WORKING DATA Block Start

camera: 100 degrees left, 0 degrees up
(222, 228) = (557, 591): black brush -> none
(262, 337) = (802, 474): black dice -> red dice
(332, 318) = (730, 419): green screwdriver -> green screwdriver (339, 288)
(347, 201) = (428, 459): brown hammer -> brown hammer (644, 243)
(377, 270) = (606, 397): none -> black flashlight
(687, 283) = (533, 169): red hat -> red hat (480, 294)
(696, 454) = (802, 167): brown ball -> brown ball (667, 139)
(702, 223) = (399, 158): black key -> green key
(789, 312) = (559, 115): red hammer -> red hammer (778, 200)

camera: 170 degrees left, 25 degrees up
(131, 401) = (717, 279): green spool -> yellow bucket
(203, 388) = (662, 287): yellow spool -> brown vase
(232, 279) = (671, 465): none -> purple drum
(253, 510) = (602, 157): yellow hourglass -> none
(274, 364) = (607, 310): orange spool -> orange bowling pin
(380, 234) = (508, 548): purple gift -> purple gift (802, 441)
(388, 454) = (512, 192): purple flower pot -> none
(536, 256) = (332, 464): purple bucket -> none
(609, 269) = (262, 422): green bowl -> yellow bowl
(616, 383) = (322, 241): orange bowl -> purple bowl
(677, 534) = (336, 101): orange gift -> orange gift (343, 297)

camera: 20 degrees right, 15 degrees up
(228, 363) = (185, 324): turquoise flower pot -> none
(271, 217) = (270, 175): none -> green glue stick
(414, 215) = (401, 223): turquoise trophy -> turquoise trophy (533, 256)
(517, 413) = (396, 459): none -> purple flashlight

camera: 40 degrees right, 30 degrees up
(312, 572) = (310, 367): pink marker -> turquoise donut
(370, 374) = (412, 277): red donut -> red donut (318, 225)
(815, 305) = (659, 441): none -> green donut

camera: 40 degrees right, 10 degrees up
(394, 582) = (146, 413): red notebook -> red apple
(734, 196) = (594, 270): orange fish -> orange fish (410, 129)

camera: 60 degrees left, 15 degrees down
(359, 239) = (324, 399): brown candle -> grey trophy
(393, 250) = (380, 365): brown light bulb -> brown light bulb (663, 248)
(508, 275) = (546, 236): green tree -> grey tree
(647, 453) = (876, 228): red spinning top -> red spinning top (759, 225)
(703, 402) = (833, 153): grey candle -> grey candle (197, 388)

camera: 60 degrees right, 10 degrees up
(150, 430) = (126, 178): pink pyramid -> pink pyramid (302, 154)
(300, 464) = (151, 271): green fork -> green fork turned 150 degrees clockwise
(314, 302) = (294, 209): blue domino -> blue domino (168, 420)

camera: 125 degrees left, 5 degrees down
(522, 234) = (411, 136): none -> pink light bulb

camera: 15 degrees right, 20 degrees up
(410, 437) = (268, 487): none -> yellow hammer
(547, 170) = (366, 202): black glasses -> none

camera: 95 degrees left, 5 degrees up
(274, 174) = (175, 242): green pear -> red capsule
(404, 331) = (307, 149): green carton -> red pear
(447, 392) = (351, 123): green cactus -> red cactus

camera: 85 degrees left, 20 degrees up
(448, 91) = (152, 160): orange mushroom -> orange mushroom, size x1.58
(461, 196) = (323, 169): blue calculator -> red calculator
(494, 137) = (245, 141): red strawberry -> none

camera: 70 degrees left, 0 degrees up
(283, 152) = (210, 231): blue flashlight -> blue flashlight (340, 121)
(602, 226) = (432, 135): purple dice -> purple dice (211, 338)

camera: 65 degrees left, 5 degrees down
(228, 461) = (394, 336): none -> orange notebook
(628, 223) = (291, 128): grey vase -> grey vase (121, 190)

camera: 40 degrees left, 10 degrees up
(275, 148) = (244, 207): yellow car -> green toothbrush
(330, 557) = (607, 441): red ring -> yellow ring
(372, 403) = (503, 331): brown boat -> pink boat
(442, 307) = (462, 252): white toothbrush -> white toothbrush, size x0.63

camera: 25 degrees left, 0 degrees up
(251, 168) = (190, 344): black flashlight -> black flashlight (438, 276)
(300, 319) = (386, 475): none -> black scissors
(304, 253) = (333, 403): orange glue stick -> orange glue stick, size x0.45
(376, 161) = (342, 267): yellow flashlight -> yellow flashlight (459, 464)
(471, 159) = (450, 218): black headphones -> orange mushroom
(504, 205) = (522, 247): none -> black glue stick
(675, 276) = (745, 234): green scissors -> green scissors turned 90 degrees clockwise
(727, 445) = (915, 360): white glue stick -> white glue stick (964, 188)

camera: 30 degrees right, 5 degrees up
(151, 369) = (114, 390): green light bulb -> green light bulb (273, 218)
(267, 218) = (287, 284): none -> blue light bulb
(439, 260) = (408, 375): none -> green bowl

WORKING DATA Block End

» **WORK TASK**: Your task is to restate, word for word, the line with "(675, 276) = (745, 234): green" and all lines after it, ending with the last line of the data.

» **WRITTEN SOLUTION**:
(675, 276) = (745, 234): green scissors -> green scissors turned 90 degrees clockwise
(727, 445) = (915, 360): white glue stick -> white glue stick (964, 188)

camera: 30 degrees right, 5 degrees up
(151, 369) = (114, 390): green light bulb -> green light bulb (273, 218)
(267, 218) = (287, 284): none -> blue light bulb
(439, 260) = (408, 375): none -> green bowl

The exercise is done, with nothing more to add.